◆ **EXERCISE DESCRIPTION**
Return only these lines, exactly: the one containing "R3: none -> 12k (W15, W16)" and every line after it in the listing.

**********

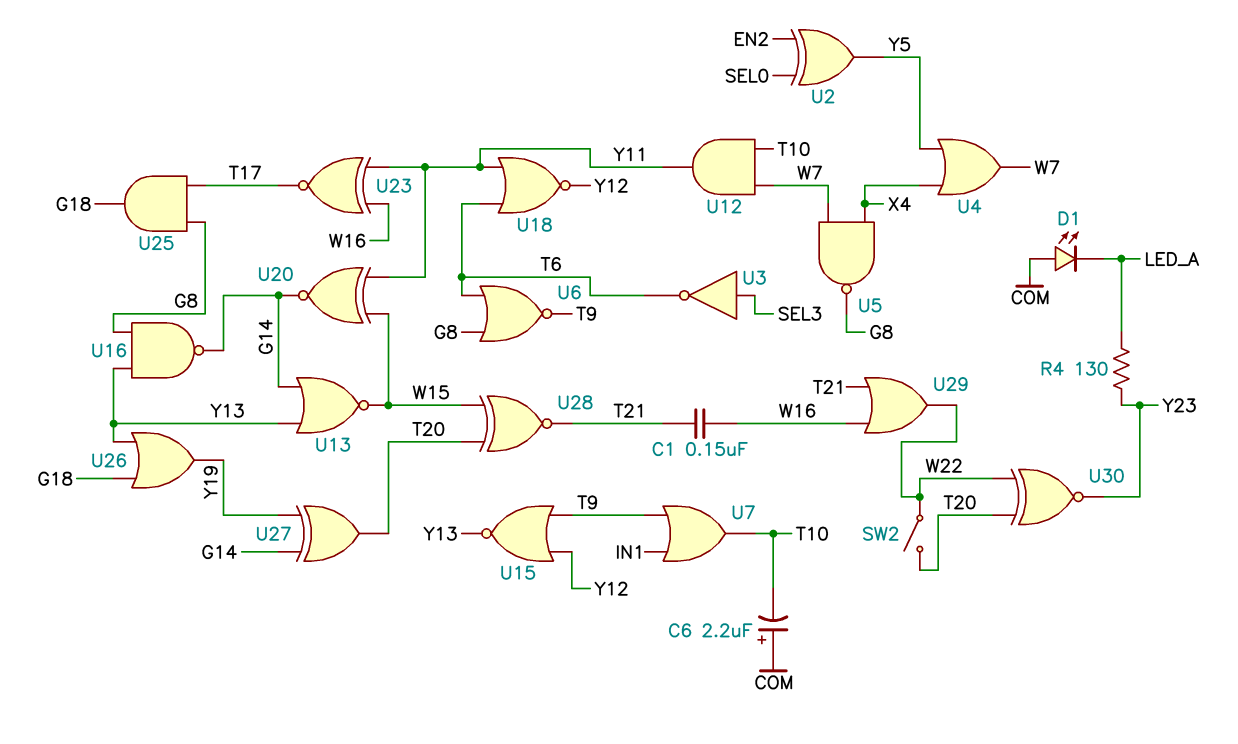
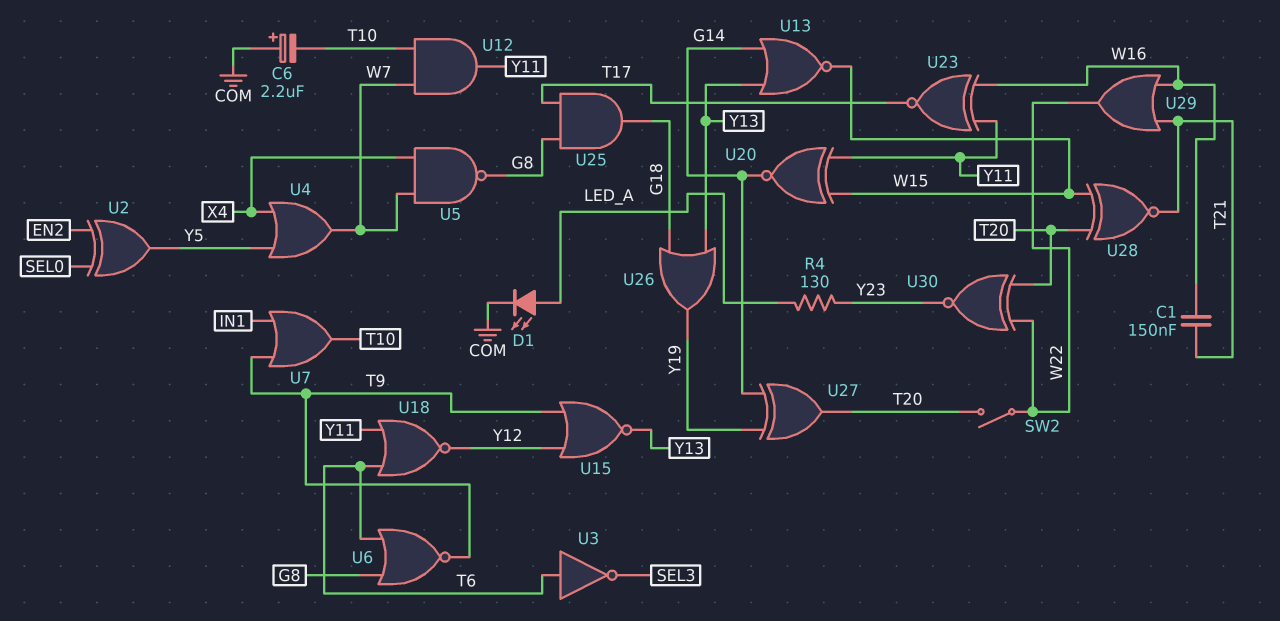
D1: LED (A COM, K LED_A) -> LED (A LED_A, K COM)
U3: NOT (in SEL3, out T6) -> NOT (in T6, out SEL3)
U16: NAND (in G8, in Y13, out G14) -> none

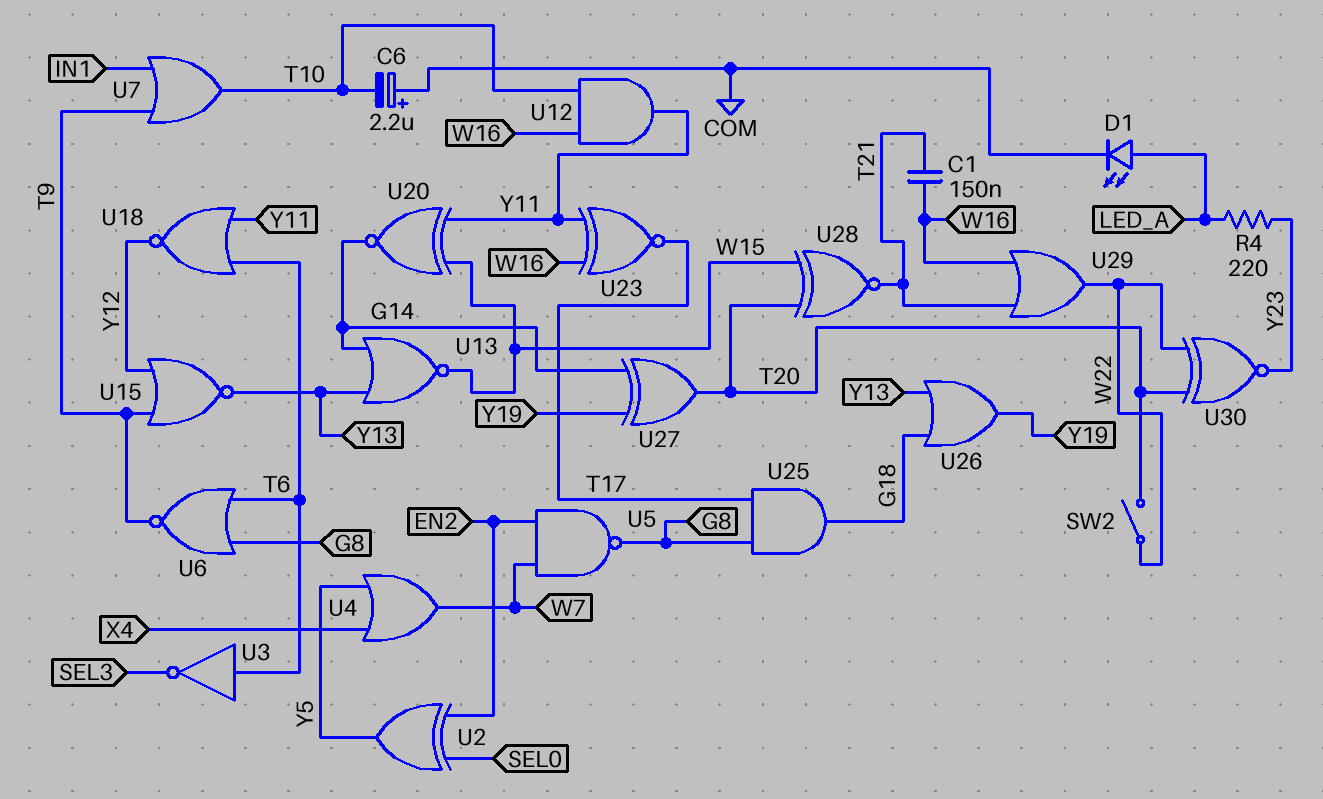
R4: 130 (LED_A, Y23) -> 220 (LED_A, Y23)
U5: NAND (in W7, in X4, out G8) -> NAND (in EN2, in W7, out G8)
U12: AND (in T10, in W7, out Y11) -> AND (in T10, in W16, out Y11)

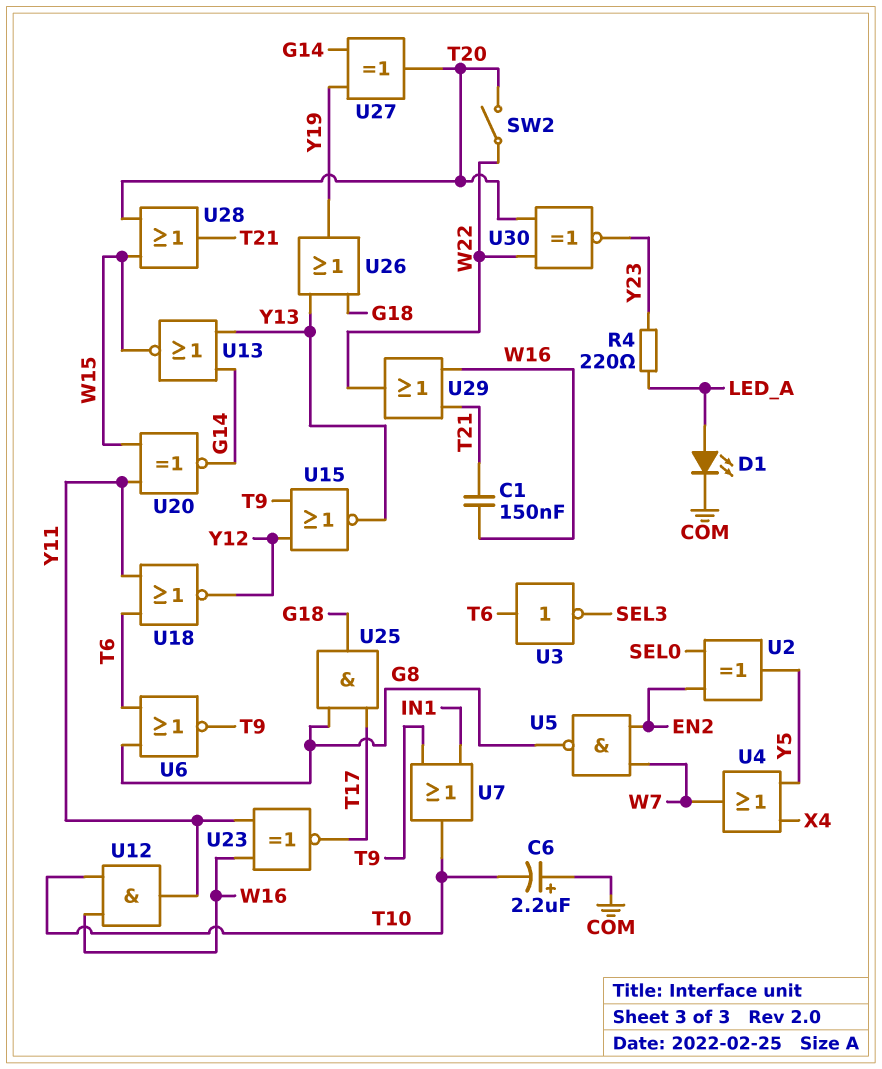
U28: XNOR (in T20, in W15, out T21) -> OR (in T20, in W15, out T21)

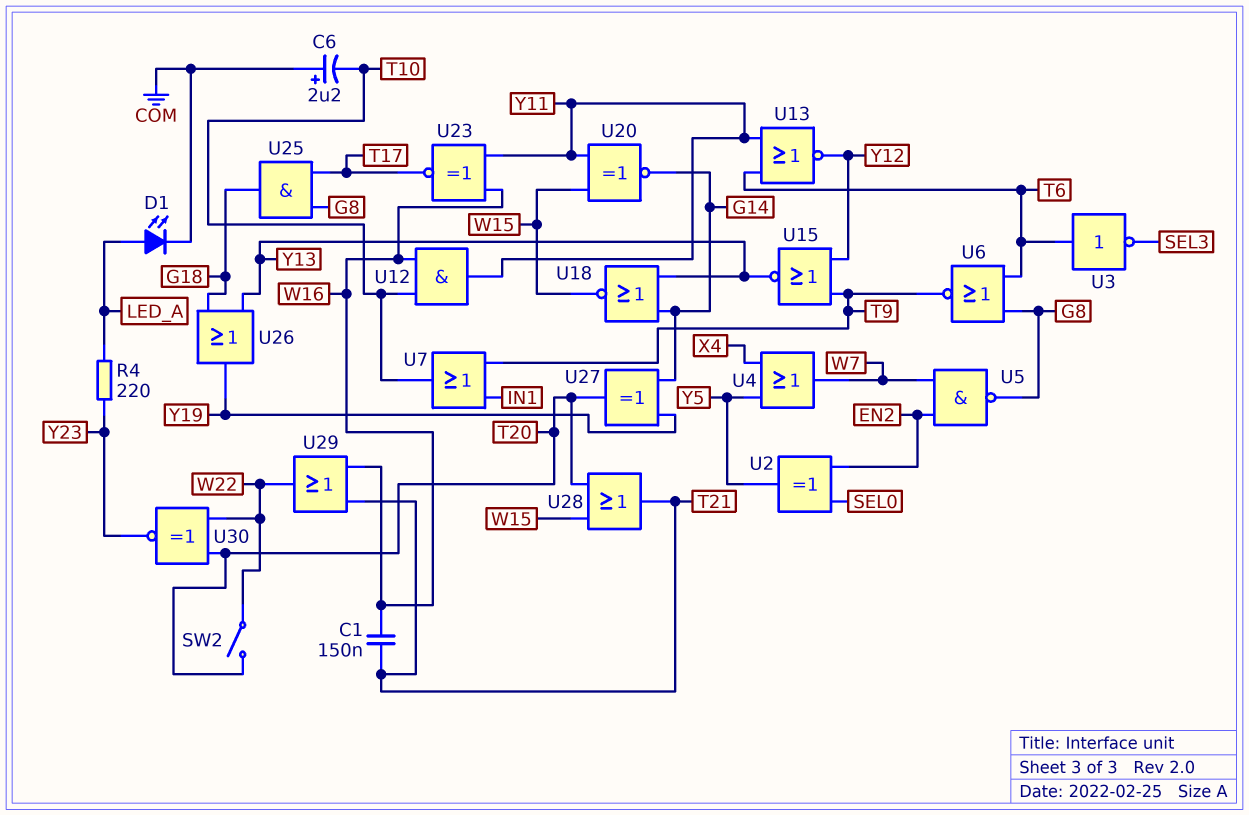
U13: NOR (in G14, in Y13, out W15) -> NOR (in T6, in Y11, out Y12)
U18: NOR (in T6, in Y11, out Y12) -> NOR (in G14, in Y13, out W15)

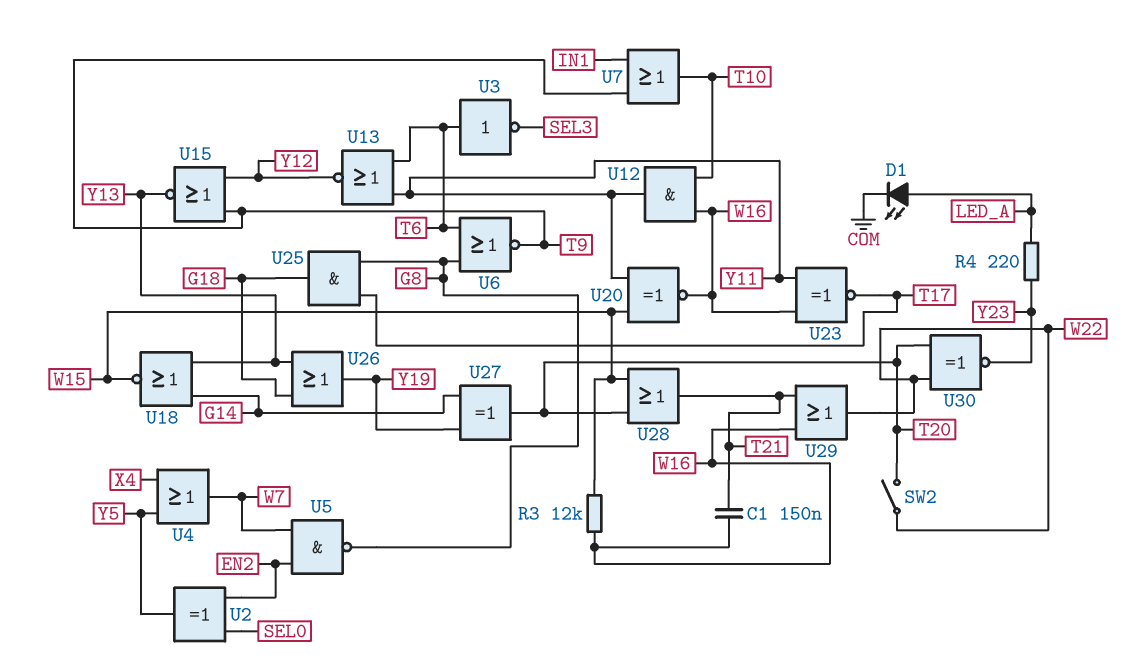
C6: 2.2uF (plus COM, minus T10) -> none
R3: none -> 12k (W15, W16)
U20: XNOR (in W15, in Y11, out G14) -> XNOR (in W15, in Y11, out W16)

**********

◆ **EXERCISE RESPONSE**
R3: none -> 12k (W15, W16)
U20: XNOR (in W15, in Y11, out G14) -> XNOR (in W15, in Y11, out W16)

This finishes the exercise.